• _Work item_:
Please report each line of the data below that contains "turned".

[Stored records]
--------------------------------------------------

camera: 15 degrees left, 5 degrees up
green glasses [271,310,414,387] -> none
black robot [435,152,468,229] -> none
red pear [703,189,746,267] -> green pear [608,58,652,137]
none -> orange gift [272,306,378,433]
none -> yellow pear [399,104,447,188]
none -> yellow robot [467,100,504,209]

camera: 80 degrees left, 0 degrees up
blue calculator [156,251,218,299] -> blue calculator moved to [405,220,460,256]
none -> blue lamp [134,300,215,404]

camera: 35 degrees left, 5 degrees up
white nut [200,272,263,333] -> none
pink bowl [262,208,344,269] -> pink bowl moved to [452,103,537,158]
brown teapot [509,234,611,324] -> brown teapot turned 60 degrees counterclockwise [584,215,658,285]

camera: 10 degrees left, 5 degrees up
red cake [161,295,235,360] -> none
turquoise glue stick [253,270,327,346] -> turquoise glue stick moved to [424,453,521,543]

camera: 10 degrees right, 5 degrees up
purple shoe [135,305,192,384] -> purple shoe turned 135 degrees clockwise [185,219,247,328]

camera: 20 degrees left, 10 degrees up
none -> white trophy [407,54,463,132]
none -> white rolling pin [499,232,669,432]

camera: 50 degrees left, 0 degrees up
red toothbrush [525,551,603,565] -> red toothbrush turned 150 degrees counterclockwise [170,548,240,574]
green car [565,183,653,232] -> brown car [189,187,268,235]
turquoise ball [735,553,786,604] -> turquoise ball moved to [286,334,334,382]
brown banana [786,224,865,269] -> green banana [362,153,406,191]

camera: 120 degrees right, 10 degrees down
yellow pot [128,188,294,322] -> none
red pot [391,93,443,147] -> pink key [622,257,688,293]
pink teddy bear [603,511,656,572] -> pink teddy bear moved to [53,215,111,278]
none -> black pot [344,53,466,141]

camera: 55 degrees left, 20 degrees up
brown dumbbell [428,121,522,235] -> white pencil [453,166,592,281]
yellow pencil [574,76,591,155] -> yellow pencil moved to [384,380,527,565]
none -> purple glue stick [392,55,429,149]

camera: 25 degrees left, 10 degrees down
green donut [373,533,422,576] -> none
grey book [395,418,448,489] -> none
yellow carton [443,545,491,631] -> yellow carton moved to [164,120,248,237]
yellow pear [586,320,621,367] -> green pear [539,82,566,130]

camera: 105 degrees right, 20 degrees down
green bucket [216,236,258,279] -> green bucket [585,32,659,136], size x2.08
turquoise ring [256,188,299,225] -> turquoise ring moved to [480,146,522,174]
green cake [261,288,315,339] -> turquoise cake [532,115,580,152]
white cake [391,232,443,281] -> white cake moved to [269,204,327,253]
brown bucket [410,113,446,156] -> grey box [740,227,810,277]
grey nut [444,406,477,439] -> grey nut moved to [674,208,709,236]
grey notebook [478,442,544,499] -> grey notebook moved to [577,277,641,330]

--------------------------------------------------

• _Task response_:
brown teapot [509,234,611,324] -> brown teapot turned 60 degrees counterclockwise [584,215,658,285]
purple shoe [135,305,192,384] -> purple shoe turned 135 degrees clockwise [185,219,247,328]
red toothbrush [525,551,603,565] -> red toothbrush turned 150 degrees counterclockwise [170,548,240,574]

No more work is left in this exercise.